### THE REQUEST:
Count the lines in the entries below that contain the string "kern", treating uppercase and lowercase as different, and reply with only that number.

### MATERIAL SHOWN:
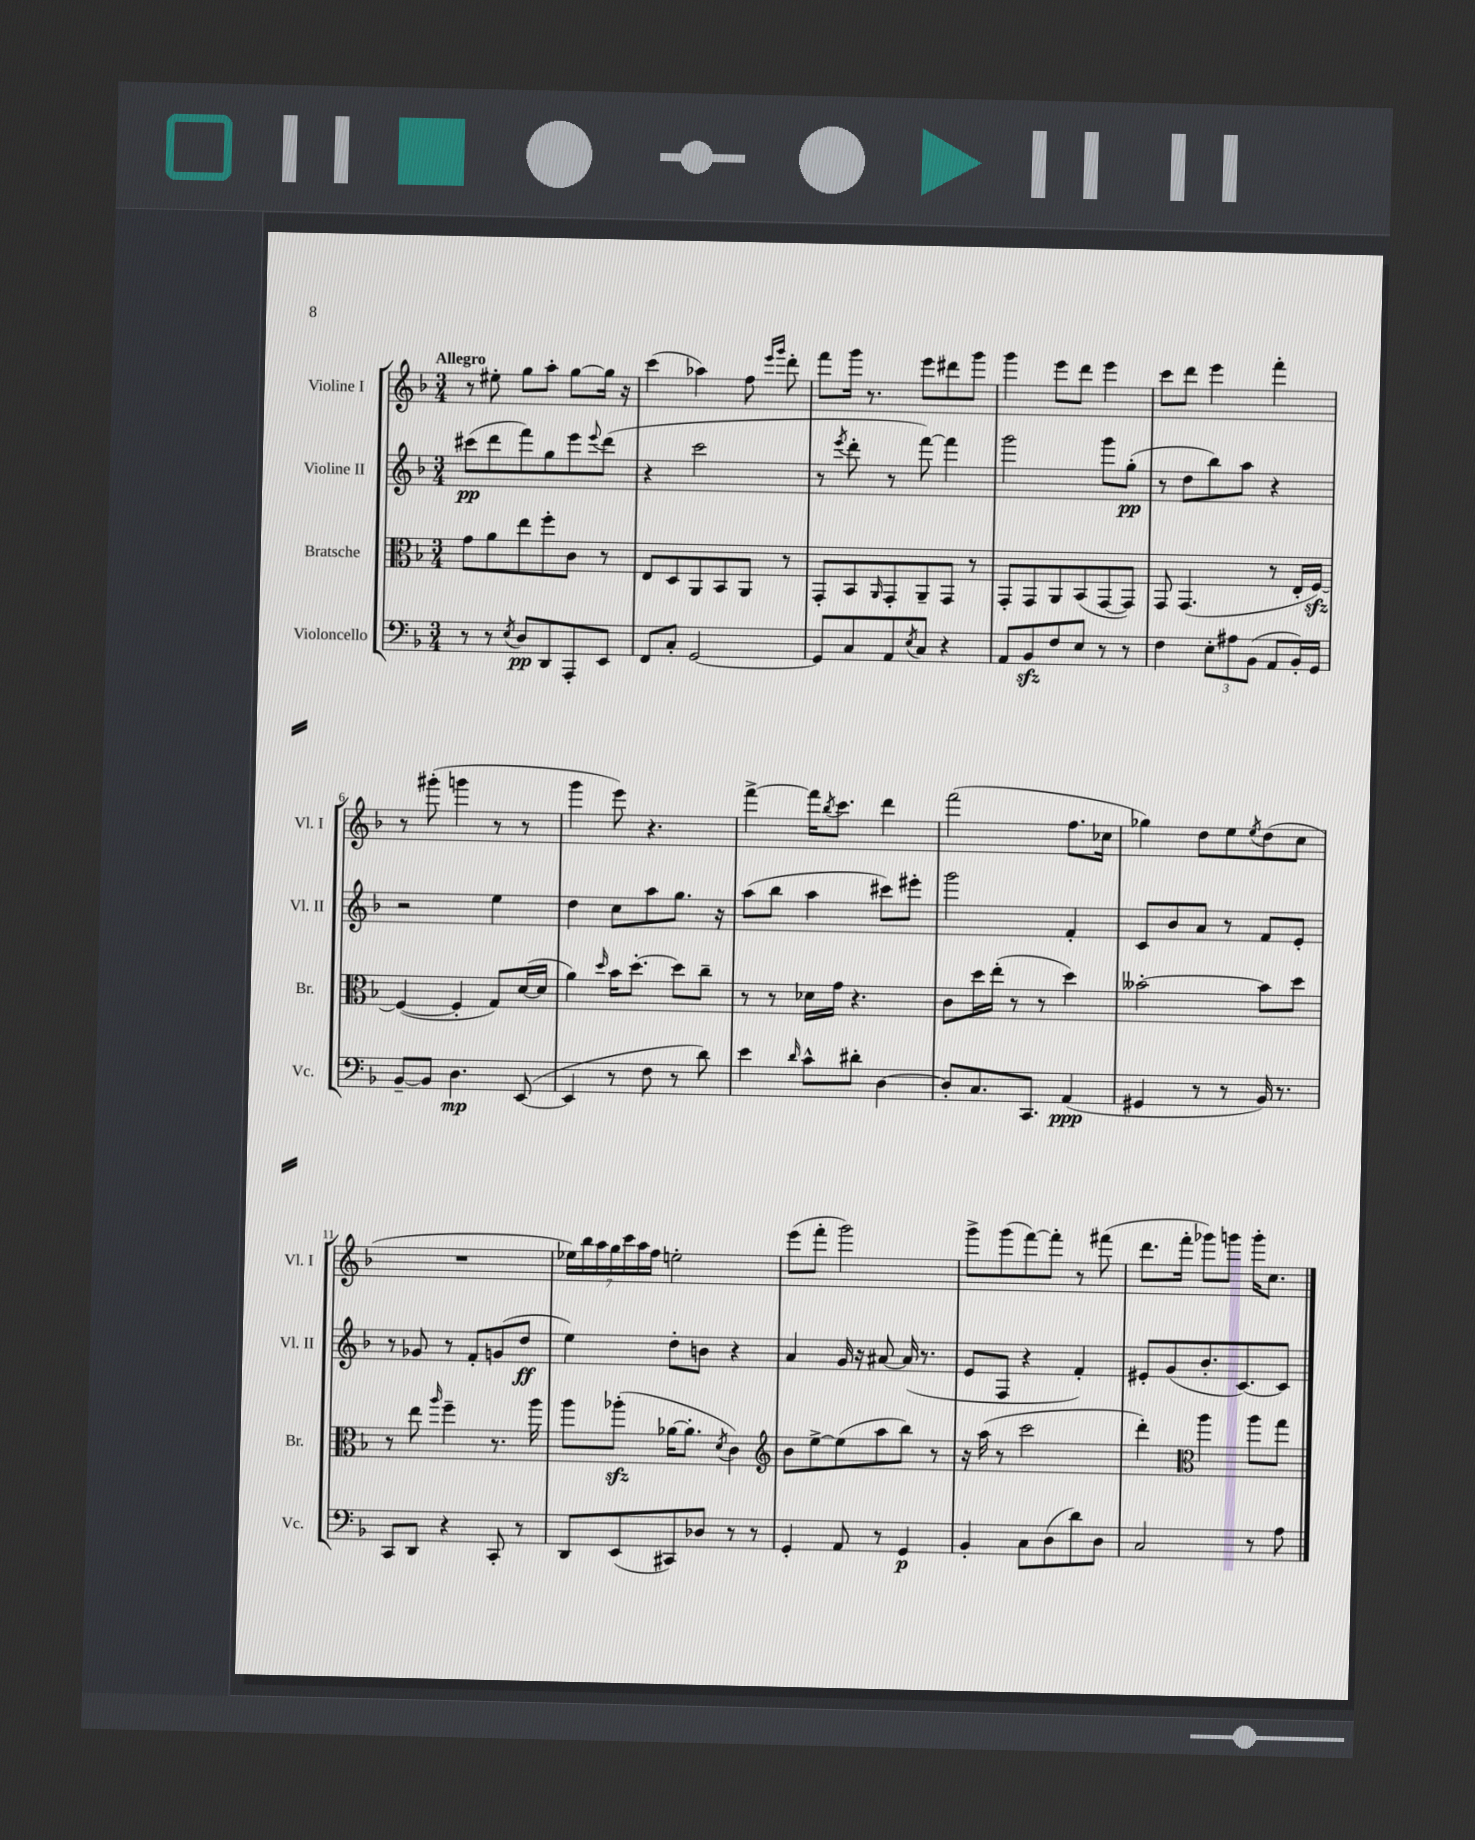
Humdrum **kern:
...
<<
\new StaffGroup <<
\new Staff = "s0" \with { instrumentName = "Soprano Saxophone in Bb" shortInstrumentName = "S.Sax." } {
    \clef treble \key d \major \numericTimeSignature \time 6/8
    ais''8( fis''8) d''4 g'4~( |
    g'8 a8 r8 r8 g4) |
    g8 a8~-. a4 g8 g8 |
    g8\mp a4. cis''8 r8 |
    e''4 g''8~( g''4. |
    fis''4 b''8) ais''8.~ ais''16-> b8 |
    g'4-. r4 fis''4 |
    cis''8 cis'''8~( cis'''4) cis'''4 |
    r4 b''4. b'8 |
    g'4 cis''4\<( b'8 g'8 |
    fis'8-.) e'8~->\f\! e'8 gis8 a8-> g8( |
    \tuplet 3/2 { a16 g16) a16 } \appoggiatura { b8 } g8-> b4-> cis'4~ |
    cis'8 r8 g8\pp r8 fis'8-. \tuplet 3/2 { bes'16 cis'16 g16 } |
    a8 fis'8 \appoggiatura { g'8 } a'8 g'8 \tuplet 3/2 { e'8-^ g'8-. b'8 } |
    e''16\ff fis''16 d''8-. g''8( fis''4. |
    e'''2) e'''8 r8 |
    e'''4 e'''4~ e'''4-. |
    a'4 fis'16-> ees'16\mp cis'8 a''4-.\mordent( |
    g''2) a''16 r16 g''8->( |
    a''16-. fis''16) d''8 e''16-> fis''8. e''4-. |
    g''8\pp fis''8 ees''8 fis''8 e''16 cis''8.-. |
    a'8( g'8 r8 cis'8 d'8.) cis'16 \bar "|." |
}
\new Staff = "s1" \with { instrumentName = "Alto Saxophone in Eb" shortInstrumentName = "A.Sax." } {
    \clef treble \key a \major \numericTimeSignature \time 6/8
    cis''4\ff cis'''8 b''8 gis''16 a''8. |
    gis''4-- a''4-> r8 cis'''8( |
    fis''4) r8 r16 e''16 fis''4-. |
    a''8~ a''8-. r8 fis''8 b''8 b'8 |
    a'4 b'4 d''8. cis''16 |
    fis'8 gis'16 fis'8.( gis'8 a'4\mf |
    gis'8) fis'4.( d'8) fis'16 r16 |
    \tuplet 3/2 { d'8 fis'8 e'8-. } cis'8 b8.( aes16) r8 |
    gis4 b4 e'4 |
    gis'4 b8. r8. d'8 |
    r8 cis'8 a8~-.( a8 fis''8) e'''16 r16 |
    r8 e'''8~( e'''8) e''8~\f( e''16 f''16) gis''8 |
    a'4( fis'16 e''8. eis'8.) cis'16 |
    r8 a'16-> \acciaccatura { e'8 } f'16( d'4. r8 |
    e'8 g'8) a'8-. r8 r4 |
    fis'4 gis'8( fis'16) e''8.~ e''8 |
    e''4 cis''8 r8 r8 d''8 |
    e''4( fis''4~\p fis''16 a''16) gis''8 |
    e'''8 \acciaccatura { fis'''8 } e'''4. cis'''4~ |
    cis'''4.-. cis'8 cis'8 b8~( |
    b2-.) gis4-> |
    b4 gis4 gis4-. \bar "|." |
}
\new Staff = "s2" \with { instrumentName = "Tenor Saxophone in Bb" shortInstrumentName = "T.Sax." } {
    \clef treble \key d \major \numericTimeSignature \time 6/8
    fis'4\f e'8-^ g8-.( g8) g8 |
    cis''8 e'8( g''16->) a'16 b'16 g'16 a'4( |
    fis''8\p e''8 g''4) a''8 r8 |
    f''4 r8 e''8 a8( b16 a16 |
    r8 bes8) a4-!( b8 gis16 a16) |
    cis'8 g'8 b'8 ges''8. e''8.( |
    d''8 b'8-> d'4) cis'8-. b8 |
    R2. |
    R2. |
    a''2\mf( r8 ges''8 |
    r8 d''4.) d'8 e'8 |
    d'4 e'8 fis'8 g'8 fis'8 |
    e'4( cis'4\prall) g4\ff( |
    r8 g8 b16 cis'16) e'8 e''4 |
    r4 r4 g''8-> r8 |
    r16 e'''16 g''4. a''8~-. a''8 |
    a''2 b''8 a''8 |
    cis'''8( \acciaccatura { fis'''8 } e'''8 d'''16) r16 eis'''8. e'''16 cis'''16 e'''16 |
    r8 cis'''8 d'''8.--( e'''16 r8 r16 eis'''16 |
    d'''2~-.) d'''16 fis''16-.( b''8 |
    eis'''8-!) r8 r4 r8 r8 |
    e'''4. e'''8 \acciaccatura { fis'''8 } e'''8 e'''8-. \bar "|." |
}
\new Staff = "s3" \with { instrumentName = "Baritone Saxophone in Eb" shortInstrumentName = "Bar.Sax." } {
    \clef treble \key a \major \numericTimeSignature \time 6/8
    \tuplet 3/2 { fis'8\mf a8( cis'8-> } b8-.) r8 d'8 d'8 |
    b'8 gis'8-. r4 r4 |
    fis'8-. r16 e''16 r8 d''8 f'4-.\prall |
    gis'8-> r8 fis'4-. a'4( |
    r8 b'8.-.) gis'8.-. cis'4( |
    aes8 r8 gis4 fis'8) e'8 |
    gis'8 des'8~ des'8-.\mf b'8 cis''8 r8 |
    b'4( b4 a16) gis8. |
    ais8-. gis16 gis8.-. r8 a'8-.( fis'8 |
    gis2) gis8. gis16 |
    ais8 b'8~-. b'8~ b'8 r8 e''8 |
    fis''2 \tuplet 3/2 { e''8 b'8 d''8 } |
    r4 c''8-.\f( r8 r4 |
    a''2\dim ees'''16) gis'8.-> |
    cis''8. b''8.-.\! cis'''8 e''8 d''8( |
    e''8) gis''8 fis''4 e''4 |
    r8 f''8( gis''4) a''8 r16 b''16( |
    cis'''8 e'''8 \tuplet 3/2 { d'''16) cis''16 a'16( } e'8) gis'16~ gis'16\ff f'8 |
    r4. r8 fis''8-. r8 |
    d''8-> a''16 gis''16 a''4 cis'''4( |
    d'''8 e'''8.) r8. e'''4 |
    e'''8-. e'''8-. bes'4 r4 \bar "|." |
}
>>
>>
---
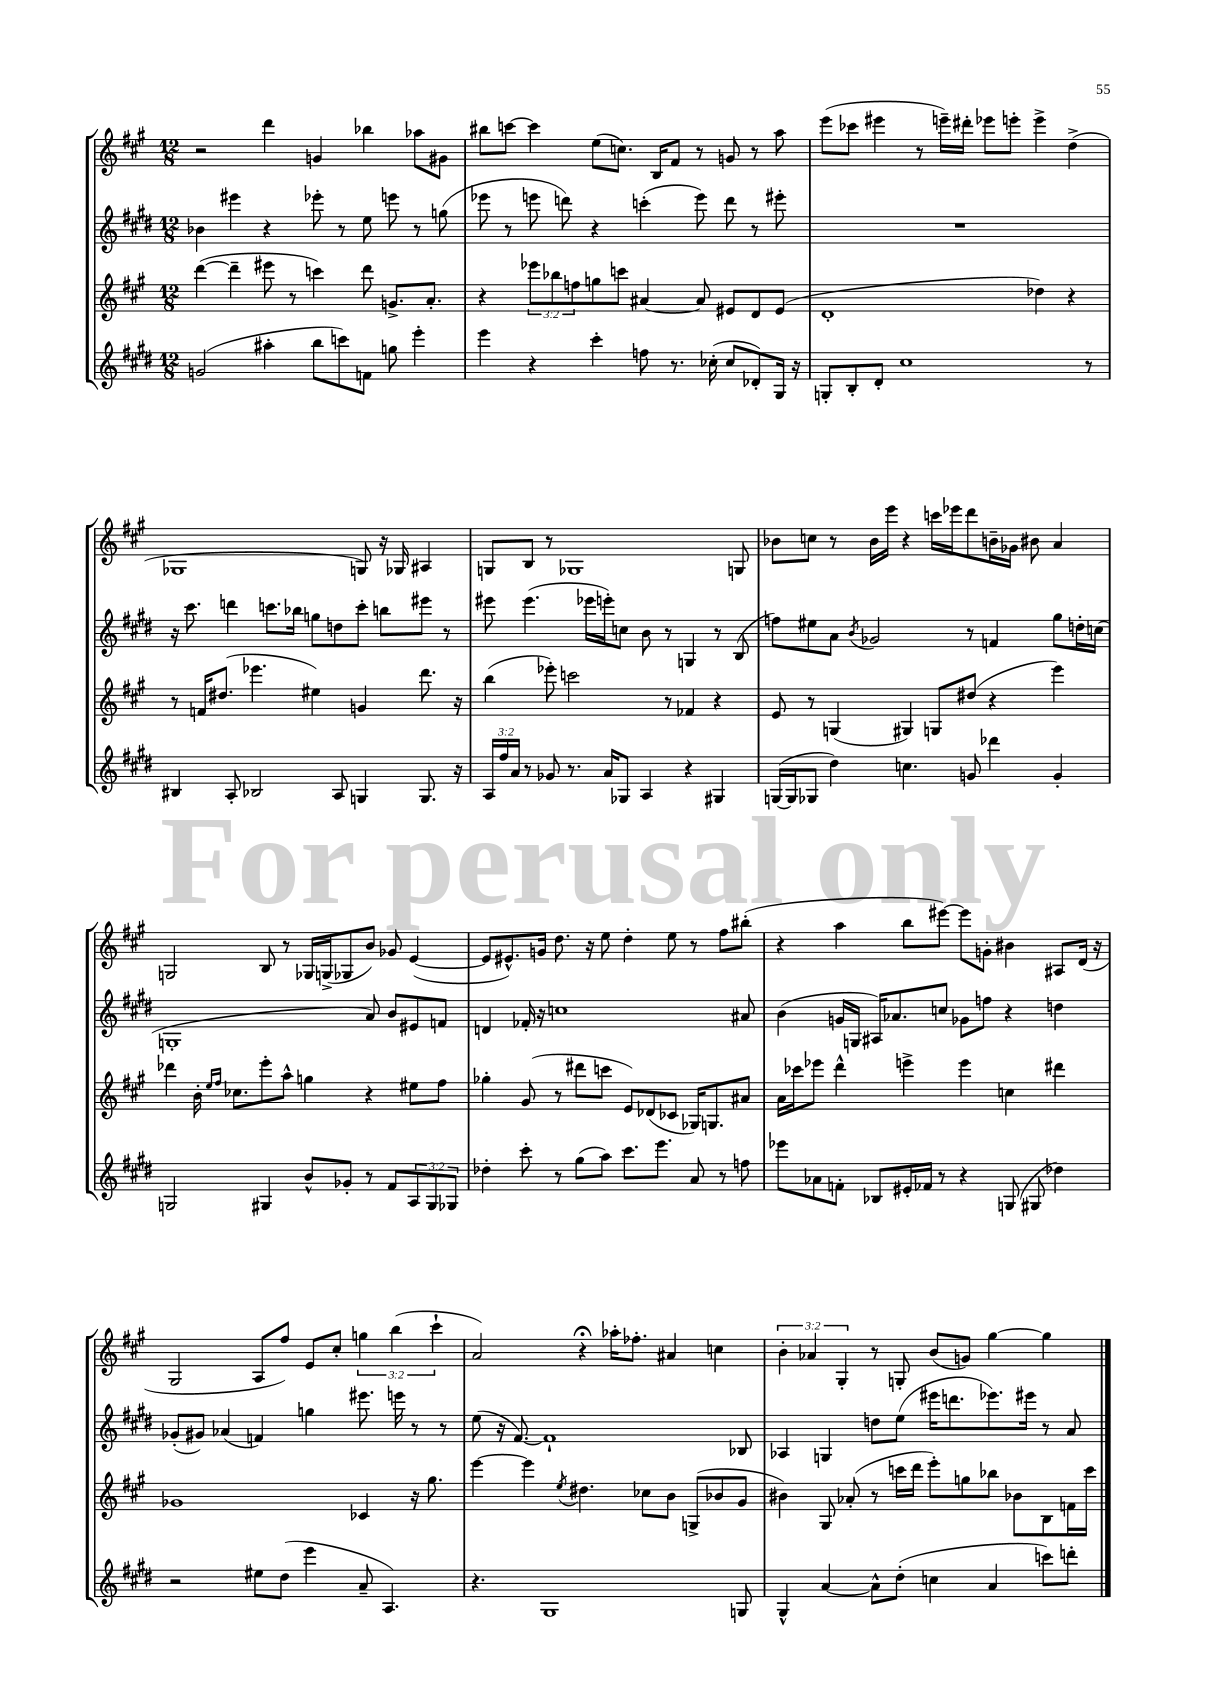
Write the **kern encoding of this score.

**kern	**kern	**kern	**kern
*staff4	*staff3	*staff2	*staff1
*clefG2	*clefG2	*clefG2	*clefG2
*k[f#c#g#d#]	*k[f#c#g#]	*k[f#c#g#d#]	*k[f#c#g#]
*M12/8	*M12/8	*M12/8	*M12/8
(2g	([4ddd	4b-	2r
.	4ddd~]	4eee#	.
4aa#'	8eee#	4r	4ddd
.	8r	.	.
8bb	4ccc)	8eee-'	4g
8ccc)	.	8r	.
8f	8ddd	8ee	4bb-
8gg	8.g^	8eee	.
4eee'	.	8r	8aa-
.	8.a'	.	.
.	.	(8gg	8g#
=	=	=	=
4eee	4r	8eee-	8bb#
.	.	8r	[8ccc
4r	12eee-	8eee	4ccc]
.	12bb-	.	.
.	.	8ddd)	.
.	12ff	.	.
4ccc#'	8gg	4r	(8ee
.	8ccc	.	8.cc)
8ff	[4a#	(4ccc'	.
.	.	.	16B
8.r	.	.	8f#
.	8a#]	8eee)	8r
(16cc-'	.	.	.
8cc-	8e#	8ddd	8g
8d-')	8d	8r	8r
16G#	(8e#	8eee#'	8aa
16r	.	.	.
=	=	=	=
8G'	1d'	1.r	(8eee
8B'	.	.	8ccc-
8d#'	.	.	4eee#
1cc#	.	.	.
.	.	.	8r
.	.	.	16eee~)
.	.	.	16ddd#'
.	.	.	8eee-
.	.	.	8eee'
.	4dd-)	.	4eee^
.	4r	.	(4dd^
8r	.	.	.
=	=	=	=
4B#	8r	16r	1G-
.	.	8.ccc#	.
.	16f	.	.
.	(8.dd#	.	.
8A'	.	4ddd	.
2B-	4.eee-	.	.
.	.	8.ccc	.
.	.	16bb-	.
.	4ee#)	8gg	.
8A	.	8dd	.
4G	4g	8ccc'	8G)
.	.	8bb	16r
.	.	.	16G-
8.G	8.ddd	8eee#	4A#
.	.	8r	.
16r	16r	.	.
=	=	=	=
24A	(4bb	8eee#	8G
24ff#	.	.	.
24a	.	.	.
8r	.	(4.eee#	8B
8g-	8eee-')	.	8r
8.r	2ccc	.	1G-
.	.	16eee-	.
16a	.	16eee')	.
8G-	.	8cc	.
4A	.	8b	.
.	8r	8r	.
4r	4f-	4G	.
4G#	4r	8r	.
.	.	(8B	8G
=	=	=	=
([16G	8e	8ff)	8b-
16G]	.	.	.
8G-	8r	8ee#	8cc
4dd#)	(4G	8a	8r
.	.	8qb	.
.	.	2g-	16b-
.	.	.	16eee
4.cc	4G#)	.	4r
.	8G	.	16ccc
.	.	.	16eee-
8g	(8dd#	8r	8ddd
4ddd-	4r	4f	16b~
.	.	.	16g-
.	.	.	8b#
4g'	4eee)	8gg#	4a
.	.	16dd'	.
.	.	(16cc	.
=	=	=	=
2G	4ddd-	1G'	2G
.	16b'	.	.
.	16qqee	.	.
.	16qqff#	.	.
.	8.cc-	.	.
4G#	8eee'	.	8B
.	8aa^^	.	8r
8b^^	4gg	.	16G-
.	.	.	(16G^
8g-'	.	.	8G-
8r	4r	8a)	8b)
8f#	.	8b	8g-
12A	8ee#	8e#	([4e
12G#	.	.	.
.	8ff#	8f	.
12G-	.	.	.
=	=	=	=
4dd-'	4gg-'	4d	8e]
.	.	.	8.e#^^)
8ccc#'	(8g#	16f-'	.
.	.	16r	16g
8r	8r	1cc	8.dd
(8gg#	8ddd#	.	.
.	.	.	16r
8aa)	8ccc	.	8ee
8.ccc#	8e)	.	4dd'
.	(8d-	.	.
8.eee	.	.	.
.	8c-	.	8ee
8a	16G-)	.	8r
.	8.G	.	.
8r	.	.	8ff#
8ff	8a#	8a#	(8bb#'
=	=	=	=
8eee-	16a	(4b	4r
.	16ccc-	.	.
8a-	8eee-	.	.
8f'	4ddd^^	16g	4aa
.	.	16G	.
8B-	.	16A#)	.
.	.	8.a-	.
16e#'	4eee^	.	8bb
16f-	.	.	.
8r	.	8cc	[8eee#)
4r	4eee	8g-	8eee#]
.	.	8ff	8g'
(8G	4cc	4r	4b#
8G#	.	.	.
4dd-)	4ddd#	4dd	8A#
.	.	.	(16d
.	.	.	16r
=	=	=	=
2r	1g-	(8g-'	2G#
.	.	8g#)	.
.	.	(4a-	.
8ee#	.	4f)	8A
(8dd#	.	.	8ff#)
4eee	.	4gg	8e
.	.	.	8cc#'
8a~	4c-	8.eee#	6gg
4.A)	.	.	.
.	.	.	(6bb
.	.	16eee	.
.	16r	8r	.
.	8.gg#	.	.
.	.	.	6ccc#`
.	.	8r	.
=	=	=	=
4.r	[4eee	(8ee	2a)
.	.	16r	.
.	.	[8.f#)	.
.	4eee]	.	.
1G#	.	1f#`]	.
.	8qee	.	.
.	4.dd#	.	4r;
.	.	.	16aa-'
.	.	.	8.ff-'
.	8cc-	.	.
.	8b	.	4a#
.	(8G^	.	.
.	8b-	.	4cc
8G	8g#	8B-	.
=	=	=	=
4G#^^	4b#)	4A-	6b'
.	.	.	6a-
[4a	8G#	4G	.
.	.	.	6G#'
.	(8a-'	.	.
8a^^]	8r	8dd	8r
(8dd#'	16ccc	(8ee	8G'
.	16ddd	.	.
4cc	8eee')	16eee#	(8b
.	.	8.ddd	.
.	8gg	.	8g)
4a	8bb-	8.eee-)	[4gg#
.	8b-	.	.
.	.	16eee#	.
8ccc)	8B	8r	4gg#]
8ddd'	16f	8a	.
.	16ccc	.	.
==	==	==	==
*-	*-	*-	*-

### EXERCISE RESPONSE:
3